* Task to complete: Please return the data that follows precisely as written, but without the images.

━━━━━━━━━━━━━━━━━━━━

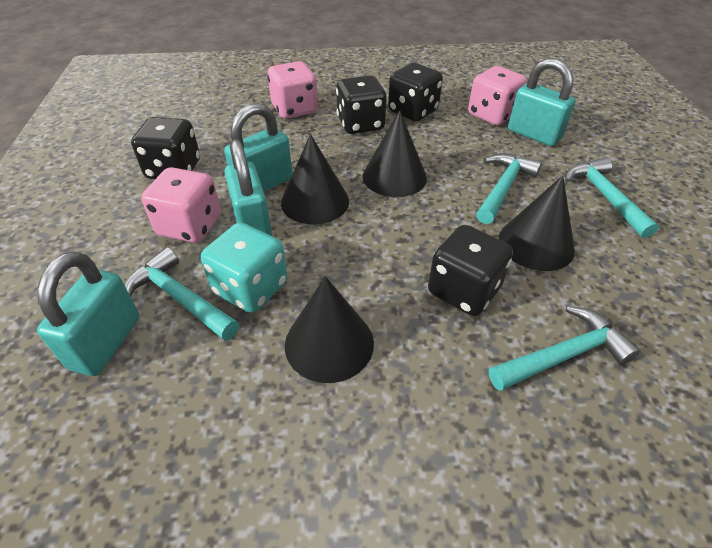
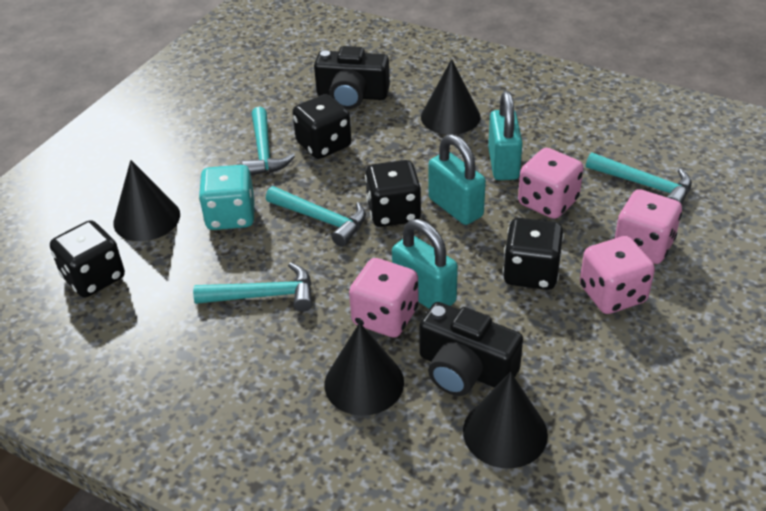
black camera: 0 -> 2
pink dice: 3 -> 4
turquoise padlock: 4 -> 3

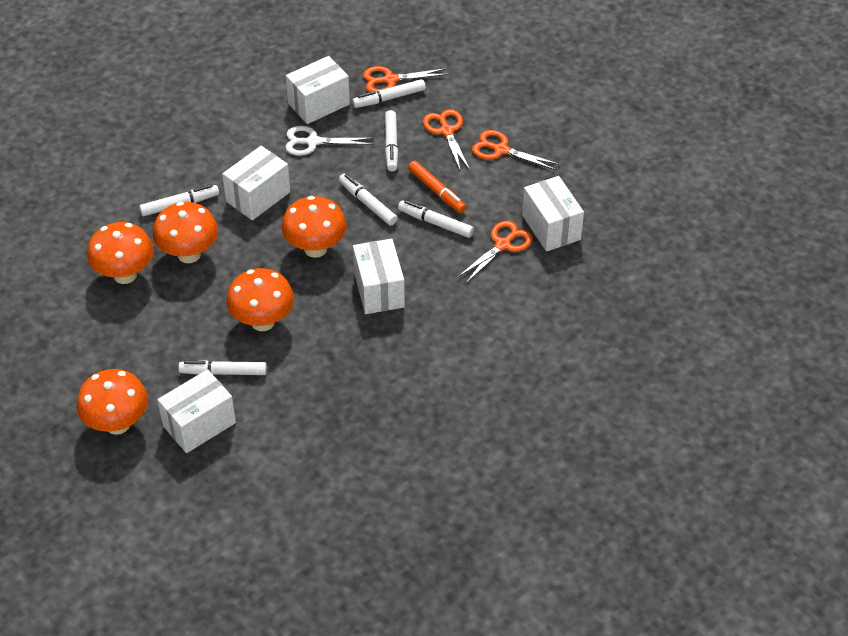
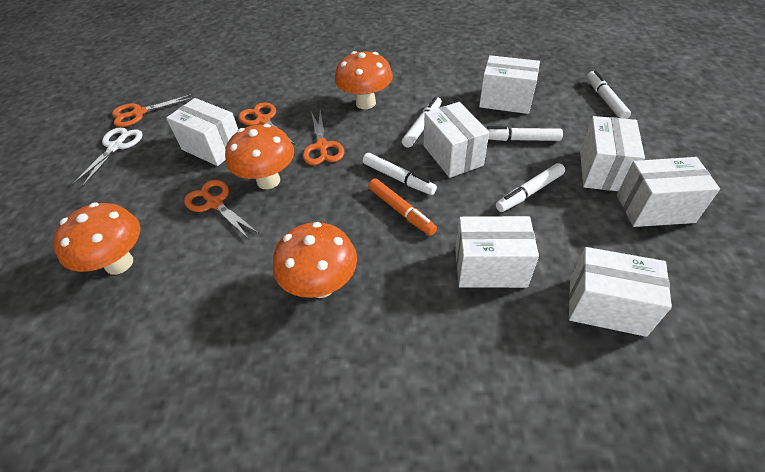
orange mushroom: 5 -> 4
white box: 5 -> 7
white marker: 6 -> 5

━━━━━━━━━━━━━━━━━━━━

* Your solution:
black camera: 0 -> 2
pink dice: 3 -> 4
turquoise padlock: 4 -> 3

orange mushroom: 5 -> 4
white box: 5 -> 7
white marker: 6 -> 5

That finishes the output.